> _What you have to do_:
The expected output is exactly the lines below, starting at the line with "camera: 70 degrees right, 5 degrees up" and ending at the line with "(410, 363) = (188, 215): purple fork -> none", both included; no other line belongs in it.

───── Extracted entries ─────

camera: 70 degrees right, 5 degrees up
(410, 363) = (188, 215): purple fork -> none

─────
───── Extracted entries ─────

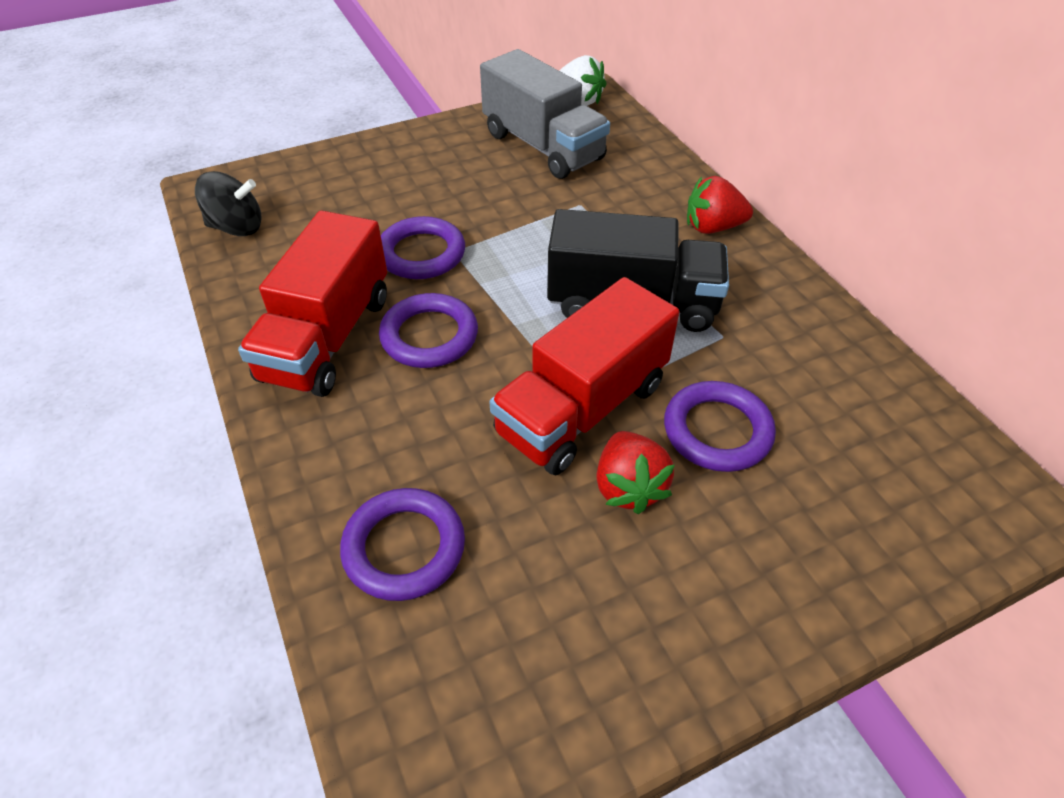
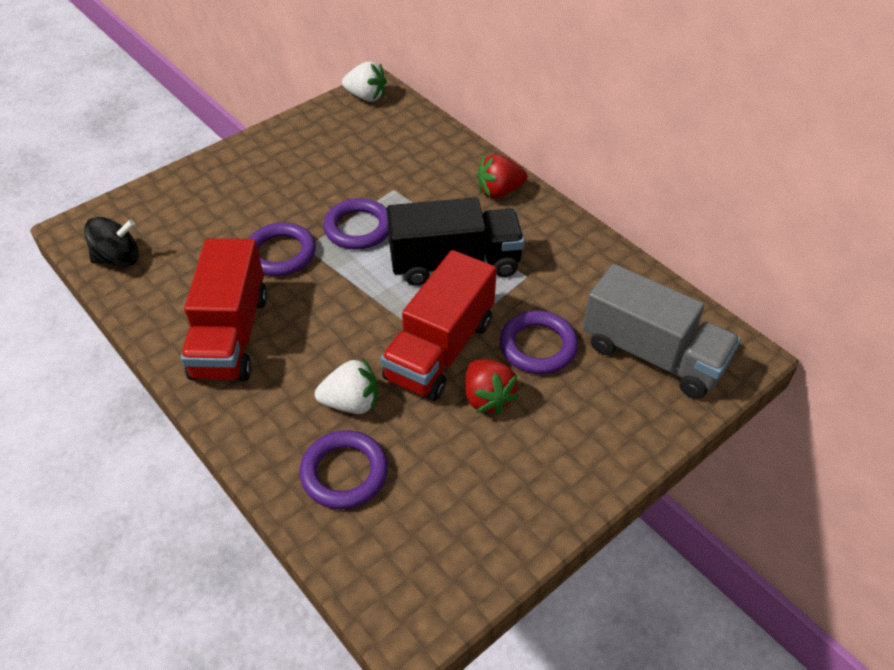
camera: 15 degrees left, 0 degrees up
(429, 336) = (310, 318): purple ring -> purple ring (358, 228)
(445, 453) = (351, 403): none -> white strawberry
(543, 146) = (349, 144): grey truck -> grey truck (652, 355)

─────

> _Answer for this exercise_:
camera: 70 degrees right, 5 degrees up
(410, 363) = (188, 215): purple fork -> none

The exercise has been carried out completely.